Record tratti da un dataset
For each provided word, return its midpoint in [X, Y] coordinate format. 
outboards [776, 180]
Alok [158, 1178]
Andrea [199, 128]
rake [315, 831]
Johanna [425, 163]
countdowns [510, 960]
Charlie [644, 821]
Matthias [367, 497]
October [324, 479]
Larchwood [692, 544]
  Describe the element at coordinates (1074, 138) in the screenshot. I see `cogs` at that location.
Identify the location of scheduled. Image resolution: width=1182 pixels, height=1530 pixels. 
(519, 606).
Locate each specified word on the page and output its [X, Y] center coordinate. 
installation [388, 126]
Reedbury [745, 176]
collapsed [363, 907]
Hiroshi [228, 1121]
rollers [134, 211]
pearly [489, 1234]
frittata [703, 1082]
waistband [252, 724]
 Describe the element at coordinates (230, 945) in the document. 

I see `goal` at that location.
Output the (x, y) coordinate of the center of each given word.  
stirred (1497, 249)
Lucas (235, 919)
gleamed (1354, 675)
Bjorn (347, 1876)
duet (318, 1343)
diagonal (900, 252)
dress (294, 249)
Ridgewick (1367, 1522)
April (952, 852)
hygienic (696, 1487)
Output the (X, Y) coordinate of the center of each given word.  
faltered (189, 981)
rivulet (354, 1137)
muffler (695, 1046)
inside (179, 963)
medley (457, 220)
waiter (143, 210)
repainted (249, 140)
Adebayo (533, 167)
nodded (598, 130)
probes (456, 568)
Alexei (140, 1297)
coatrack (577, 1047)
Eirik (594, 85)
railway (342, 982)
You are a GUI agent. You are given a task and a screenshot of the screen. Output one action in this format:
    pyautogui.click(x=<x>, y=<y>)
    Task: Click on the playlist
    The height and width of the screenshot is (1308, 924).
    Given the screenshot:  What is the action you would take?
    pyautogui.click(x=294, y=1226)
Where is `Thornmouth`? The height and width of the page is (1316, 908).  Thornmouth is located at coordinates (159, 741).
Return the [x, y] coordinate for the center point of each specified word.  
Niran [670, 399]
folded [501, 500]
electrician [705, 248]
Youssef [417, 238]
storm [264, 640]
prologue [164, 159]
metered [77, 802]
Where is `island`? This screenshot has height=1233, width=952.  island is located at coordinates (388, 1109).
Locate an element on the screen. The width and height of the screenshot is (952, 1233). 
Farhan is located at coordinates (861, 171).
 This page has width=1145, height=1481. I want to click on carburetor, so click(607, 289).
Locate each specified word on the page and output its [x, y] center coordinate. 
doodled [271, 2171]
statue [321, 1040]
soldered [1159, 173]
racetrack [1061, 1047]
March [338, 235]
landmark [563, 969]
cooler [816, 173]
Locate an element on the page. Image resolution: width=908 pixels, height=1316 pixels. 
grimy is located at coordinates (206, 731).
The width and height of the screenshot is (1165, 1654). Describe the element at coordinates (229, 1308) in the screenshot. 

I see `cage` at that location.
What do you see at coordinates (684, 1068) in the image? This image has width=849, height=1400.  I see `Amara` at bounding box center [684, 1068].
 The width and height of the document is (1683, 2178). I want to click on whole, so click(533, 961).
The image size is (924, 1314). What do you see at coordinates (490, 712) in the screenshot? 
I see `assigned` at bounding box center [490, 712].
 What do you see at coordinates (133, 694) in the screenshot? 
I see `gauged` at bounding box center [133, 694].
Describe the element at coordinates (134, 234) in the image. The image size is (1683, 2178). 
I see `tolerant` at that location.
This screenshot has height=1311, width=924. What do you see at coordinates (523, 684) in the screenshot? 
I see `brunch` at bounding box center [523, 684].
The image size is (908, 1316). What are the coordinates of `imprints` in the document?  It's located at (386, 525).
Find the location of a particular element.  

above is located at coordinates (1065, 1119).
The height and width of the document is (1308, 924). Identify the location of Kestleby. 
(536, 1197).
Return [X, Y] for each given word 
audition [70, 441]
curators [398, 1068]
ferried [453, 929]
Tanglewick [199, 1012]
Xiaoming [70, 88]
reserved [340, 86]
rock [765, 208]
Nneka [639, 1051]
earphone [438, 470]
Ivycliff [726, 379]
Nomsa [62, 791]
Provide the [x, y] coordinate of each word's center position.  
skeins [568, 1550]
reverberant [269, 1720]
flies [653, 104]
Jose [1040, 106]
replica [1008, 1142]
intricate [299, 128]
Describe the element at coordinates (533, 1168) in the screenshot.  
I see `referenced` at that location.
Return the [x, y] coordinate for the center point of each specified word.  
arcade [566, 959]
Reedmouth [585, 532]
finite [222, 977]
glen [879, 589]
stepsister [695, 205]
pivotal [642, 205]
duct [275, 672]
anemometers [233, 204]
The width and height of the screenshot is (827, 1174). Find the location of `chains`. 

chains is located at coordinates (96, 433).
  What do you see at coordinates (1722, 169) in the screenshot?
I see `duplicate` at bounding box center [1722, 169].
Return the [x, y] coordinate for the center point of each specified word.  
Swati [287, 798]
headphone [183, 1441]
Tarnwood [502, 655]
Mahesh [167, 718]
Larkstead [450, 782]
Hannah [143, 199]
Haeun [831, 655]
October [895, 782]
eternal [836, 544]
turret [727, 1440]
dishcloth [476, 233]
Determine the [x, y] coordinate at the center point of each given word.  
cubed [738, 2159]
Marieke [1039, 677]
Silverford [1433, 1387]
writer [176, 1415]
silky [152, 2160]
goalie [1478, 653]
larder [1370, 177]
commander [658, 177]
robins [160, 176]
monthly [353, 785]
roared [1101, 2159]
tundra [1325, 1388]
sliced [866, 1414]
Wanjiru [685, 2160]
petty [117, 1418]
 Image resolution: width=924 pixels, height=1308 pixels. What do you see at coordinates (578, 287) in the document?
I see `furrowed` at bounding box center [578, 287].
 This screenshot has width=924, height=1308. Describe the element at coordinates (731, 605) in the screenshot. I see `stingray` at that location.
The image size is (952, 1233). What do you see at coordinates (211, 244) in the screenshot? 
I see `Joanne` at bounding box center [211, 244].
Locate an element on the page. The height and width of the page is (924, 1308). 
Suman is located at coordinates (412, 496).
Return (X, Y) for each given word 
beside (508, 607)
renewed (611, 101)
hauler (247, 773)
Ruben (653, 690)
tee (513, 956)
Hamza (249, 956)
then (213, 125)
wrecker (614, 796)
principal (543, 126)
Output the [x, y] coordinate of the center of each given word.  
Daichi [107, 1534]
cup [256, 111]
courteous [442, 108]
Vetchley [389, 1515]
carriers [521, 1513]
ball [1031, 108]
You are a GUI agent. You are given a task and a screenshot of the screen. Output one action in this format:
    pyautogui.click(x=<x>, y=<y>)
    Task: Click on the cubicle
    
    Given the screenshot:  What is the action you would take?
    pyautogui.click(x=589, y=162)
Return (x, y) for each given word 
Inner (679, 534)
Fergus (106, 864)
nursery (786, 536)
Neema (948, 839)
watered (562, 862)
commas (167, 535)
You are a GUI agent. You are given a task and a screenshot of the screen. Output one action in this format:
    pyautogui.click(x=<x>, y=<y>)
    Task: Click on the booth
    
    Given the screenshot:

## Compito da svolgere
Estrai tutte le righe riportate sopra e trascrivile senza alcuna modifica.

## Soluzione
For each provided word, return its midpoint in [X, Y] coordinate format. 
outboards [776, 180]
Alok [158, 1178]
Andrea [199, 128]
rake [315, 831]
Johanna [425, 163]
countdowns [510, 960]
Charlie [644, 821]
Matthias [367, 497]
October [324, 479]
Larchwood [692, 544]
  Describe the element at coordinates (1074, 138) in the screenshot. I see `cogs` at that location.
Identify the location of scheduled. Image resolution: width=1182 pixels, height=1530 pixels. 
(519, 606).
Locate each specified word on the page and output its [X, Y] center coordinate. 
installation [388, 126]
Reedbury [745, 176]
collapsed [363, 907]
Hiroshi [228, 1121]
rollers [134, 211]
pearly [489, 1234]
frittata [703, 1082]
waistband [252, 724]
 Describe the element at coordinates (230, 945) in the document. 

I see `goal` at that location.
Output the (x, y) coordinate of the center of each given word.  
stirred (1497, 249)
Lucas (235, 919)
gleamed (1354, 675)
Bjorn (347, 1876)
duet (318, 1343)
diagonal (900, 252)
dress (294, 249)
Ridgewick (1367, 1522)
April (952, 852)
hygienic (696, 1487)
Output the (X, Y) coordinate of the center of each given word.  
faltered (189, 981)
rivulet (354, 1137)
muffler (695, 1046)
inside (179, 963)
medley (457, 220)
waiter (143, 210)
repainted (249, 140)
Adebayo (533, 167)
nodded (598, 130)
probes (456, 568)
Alexei (140, 1297)
coatrack (577, 1047)
Eirik (594, 85)
railway (342, 982)
You are a GUI agent. You are given a task and a screenshot of the screen. Output one action in this format:
    pyautogui.click(x=<x>, y=<y>)
    Task: Click on the playlist
    The height and width of the screenshot is (1308, 924).
    Given the screenshot:  What is the action you would take?
    pyautogui.click(x=294, y=1226)
Where is `Thornmouth`? The height and width of the page is (1316, 908).  Thornmouth is located at coordinates (159, 741).
Return the [x, y] coordinate for the center point of each specified word.  
Niran [670, 399]
folded [501, 500]
electrician [705, 248]
Youssef [417, 238]
storm [264, 640]
prologue [164, 159]
metered [77, 802]
Where is `island`? This screenshot has height=1233, width=952.  island is located at coordinates (388, 1109).
Locate an element on the screen. The width and height of the screenshot is (952, 1233). 
Farhan is located at coordinates (861, 171).
 This page has width=1145, height=1481. I want to click on carburetor, so click(607, 289).
Locate each specified word on the page and output its [x, y] center coordinate. 
doodled [271, 2171]
statue [321, 1040]
soldered [1159, 173]
racetrack [1061, 1047]
March [338, 235]
landmark [563, 969]
cooler [816, 173]
Locate an element on the page. Image resolution: width=908 pixels, height=1316 pixels. 
grimy is located at coordinates (206, 731).
The width and height of the screenshot is (1165, 1654). Describe the element at coordinates (229, 1308) in the screenshot. 

I see `cage` at that location.
What do you see at coordinates (684, 1068) in the image? This image has width=849, height=1400.  I see `Amara` at bounding box center [684, 1068].
 The width and height of the document is (1683, 2178). I want to click on whole, so click(533, 961).
The image size is (924, 1314). What do you see at coordinates (490, 712) in the screenshot? 
I see `assigned` at bounding box center [490, 712].
 What do you see at coordinates (133, 694) in the screenshot? 
I see `gauged` at bounding box center [133, 694].
Describe the element at coordinates (134, 234) in the image. The image size is (1683, 2178). 
I see `tolerant` at that location.
This screenshot has height=1311, width=924. What do you see at coordinates (523, 684) in the screenshot? 
I see `brunch` at bounding box center [523, 684].
The image size is (908, 1316). What are the coordinates of `imprints` in the document?  It's located at (386, 525).
Find the location of a particular element.  

above is located at coordinates (1065, 1119).
The height and width of the document is (1308, 924). Identify the location of Kestleby. 
(536, 1197).
Return [X, Y] for each given word 
audition [70, 441]
curators [398, 1068]
ferried [453, 929]
Tanglewick [199, 1012]
Xiaoming [70, 88]
reserved [340, 86]
rock [765, 208]
Nneka [639, 1051]
earphone [438, 470]
Ivycliff [726, 379]
Nomsa [62, 791]
Provide the [x, y] coordinate of each word's center position.  
skeins [568, 1550]
reverberant [269, 1720]
flies [653, 104]
Jose [1040, 106]
replica [1008, 1142]
intricate [299, 128]
Describe the element at coordinates (533, 1168) in the screenshot.  
I see `referenced` at that location.
Return the [x, y] coordinate for the center point of each specified word.  
arcade [566, 959]
Reedmouth [585, 532]
finite [222, 977]
glen [879, 589]
stepsister [695, 205]
pivotal [642, 205]
duct [275, 672]
anemometers [233, 204]
The width and height of the screenshot is (827, 1174). Find the location of `chains`. 

chains is located at coordinates (96, 433).
  What do you see at coordinates (1722, 169) in the screenshot?
I see `duplicate` at bounding box center [1722, 169].
Return the [x, y] coordinate for the center point of each specified word.  
Swati [287, 798]
headphone [183, 1441]
Tarnwood [502, 655]
Mahesh [167, 718]
Larkstead [450, 782]
Hannah [143, 199]
Haeun [831, 655]
October [895, 782]
eternal [836, 544]
turret [727, 1440]
dishcloth [476, 233]
Determine the [x, y] coordinate at the center point of each given word.  
cubed [738, 2159]
Marieke [1039, 677]
Silverford [1433, 1387]
writer [176, 1415]
silky [152, 2160]
goalie [1478, 653]
larder [1370, 177]
commander [658, 177]
robins [160, 176]
monthly [353, 785]
roared [1101, 2159]
tundra [1325, 1388]
sliced [866, 1414]
Wanjiru [685, 2160]
petty [117, 1418]
 Image resolution: width=924 pixels, height=1308 pixels. What do you see at coordinates (578, 287) in the document?
I see `furrowed` at bounding box center [578, 287].
 This screenshot has width=924, height=1308. Describe the element at coordinates (731, 605) in the screenshot. I see `stingray` at that location.
The image size is (952, 1233). What do you see at coordinates (211, 244) in the screenshot? 
I see `Joanne` at bounding box center [211, 244].
Locate an element on the page. The height and width of the page is (924, 1308). 
Suman is located at coordinates (412, 496).
Return (X, Y) for each given word 
beside (508, 607)
renewed (611, 101)
hauler (247, 773)
Ruben (653, 690)
tee (513, 956)
Hamza (249, 956)
then (213, 125)
wrecker (614, 796)
principal (543, 126)
Output the [x, y] coordinate of the center of each given word.  
Daichi [107, 1534]
cup [256, 111]
courteous [442, 108]
Vetchley [389, 1515]
carriers [521, 1513]
ball [1031, 108]
You are a GUI agent. You are given a task and a screenshot of the screen. Output one action in this format:
    pyautogui.click(x=<x>, y=<y>)
    Task: Click on the cubicle
    
    Given the screenshot:  What is the action you would take?
    pyautogui.click(x=589, y=162)
Return (x, y) for each given word 
Inner (679, 534)
Fergus (106, 864)
nursery (786, 536)
Neema (948, 839)
watered (562, 862)
commas (167, 535)
You are a GUI agent. You are given a task and a screenshot of the screen. Output one action in this format:
    pyautogui.click(x=<x>, y=<y>)
    Task: Click on the booth
    
    Given the screenshot:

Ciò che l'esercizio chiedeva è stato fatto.